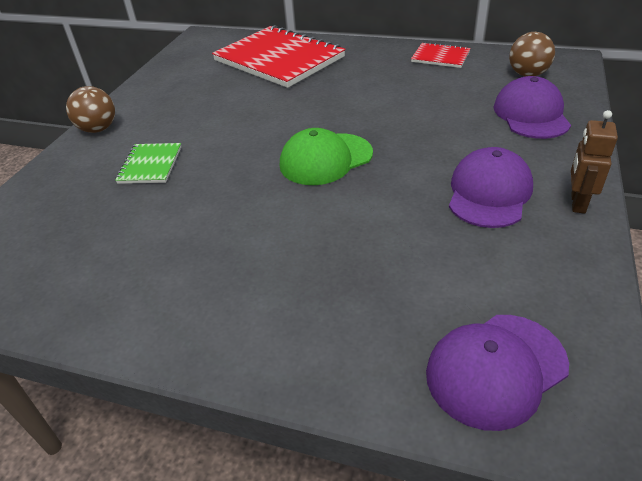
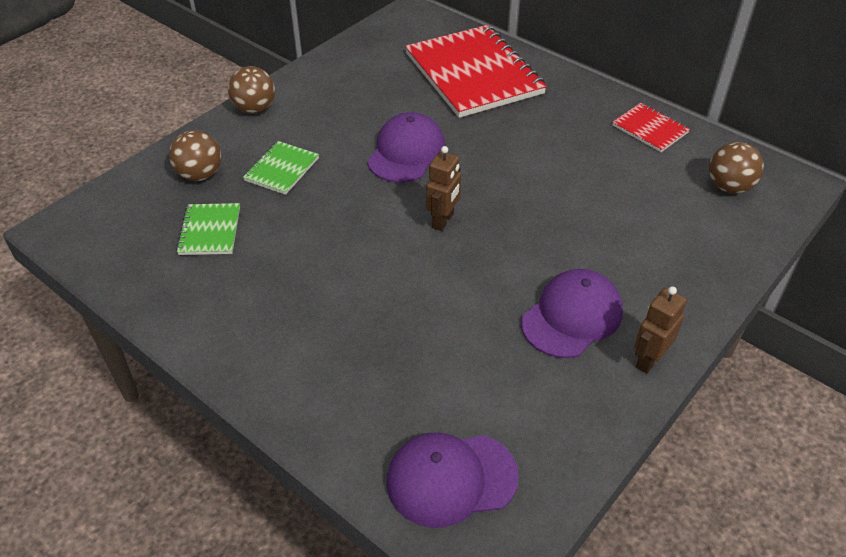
camera: 20 degrees right, 5 degrees up
(69, 192) = (200, 175): none -> brown ball
(103, 234) = (210, 231): none -> green notebook
(326, 159) = (443, 221): green cap -> brown robot
(531, 114) = (688, 241): purple cap -> purple cap (406, 152)

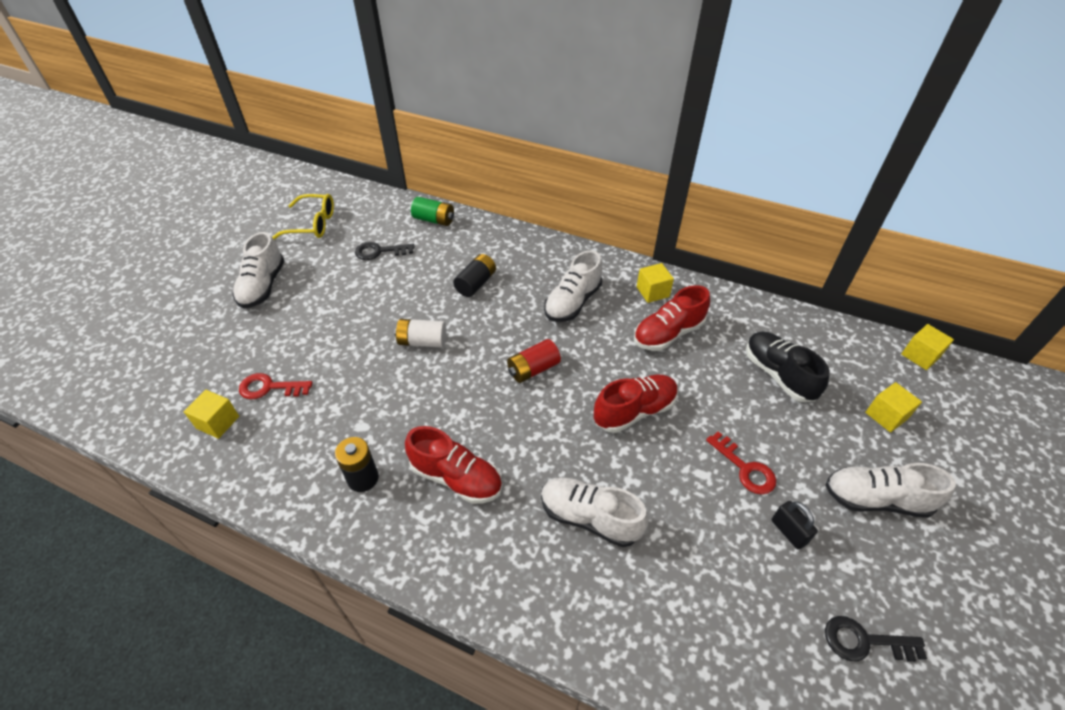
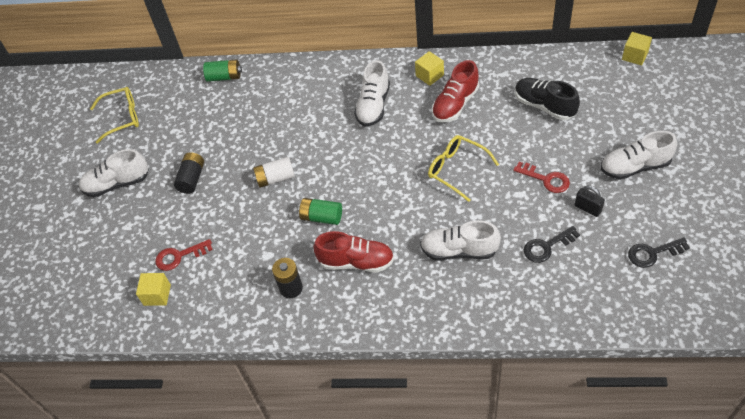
camera: 15 degrees left, 5 degrees up
(263, 286) = (117, 184): white shoe -> white shoe turned 90 degrees clockwise
(379, 251) = (196, 120): black key -> black key (547, 246)
(447, 406) = (321, 217): none -> green battery
(476, 283) = (290, 118): black battery -> black battery (192, 179)
(533, 369) = (370, 167): red battery -> none
(634, 411) = (456, 169): red shoe -> yellow glasses
(886, 415) = (625, 108): yellow cube -> none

### [WHAT IS BEING ASKED]
Each line above must be repeated exactly in the answer, with pictures omitted.

### [ANSWER BOX]
camera: 20 degrees right, 5 degrees up
(69, 192) = (200, 175): none -> brown ball
(103, 234) = (210, 231): none -> green notebook
(326, 159) = (443, 221): green cap -> brown robot
(531, 114) = (688, 241): purple cap -> purple cap (406, 152)

camera: 15 degrees left, 5 degrees up
(263, 286) = (117, 184): white shoe -> white shoe turned 90 degrees clockwise
(379, 251) = (196, 120): black key -> black key (547, 246)
(447, 406) = (321, 217): none -> green battery
(476, 283) = (290, 118): black battery -> black battery (192, 179)
(533, 369) = (370, 167): red battery -> none
(634, 411) = (456, 169): red shoe -> yellow glasses
(886, 415) = (625, 108): yellow cube -> none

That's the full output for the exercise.